- Task brief -
Copy out, word for word, the lines of the records starting at the line containing "Question: Among these" and ending at the line containing "Question: Which of", with both of those lines included.

(Scene geometry reasoning data)
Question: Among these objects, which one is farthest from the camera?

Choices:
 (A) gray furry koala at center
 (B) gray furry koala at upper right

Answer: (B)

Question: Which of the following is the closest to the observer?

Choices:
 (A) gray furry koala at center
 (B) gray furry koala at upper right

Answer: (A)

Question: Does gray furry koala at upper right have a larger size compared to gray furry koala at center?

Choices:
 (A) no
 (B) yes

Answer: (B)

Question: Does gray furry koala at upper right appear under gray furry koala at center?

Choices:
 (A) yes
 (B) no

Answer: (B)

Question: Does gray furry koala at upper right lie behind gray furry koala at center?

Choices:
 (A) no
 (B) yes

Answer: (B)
...
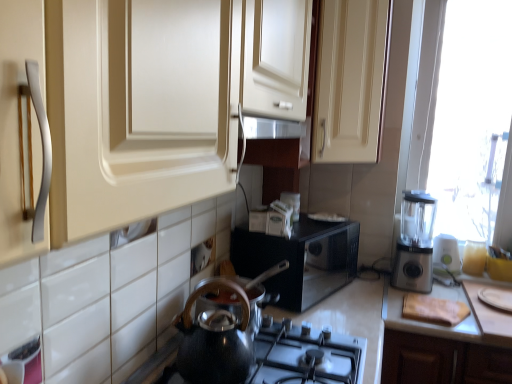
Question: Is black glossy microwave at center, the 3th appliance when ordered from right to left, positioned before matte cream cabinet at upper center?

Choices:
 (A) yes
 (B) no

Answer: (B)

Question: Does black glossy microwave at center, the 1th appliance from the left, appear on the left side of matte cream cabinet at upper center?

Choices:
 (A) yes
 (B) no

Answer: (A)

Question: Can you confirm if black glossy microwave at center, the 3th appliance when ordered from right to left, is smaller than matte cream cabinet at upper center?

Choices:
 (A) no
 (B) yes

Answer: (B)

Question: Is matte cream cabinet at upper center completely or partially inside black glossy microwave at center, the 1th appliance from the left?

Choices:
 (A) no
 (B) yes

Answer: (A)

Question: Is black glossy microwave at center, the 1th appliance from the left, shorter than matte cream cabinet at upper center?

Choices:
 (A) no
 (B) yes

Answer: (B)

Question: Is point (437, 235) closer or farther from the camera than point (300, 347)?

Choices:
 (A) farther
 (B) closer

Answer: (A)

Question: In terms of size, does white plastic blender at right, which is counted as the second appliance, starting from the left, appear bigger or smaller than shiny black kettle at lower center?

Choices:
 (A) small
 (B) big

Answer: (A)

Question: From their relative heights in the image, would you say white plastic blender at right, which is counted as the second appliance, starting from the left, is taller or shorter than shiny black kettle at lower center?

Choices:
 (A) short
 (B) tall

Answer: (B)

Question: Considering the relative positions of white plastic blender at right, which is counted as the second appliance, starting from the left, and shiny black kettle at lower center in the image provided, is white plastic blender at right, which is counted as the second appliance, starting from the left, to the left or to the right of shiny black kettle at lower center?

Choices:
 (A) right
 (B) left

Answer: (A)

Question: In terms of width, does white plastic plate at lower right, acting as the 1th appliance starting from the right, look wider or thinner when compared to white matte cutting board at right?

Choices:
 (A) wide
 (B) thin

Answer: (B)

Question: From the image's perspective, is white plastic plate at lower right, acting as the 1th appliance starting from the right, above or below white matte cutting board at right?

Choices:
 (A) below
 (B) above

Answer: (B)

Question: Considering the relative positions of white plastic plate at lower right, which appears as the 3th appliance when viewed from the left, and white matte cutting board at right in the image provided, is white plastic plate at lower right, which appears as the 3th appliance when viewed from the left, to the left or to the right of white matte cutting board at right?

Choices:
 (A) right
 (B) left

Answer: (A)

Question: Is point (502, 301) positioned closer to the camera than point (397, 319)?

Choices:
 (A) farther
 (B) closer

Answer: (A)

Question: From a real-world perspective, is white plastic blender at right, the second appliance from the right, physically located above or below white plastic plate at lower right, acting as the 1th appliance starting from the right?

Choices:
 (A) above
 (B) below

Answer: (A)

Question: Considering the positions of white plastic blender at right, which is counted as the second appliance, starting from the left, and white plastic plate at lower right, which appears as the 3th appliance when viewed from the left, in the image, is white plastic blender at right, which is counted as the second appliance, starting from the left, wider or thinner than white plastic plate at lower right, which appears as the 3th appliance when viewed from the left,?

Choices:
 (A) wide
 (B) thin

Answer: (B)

- Answer for the task -
Question: Among these objects, which one is farthest from the camera?

Choices:
 (A) gray furry koala at center
 (B) gray furry koala at upper right

Answer: (B)

Question: Which of the following is the closest to the observer?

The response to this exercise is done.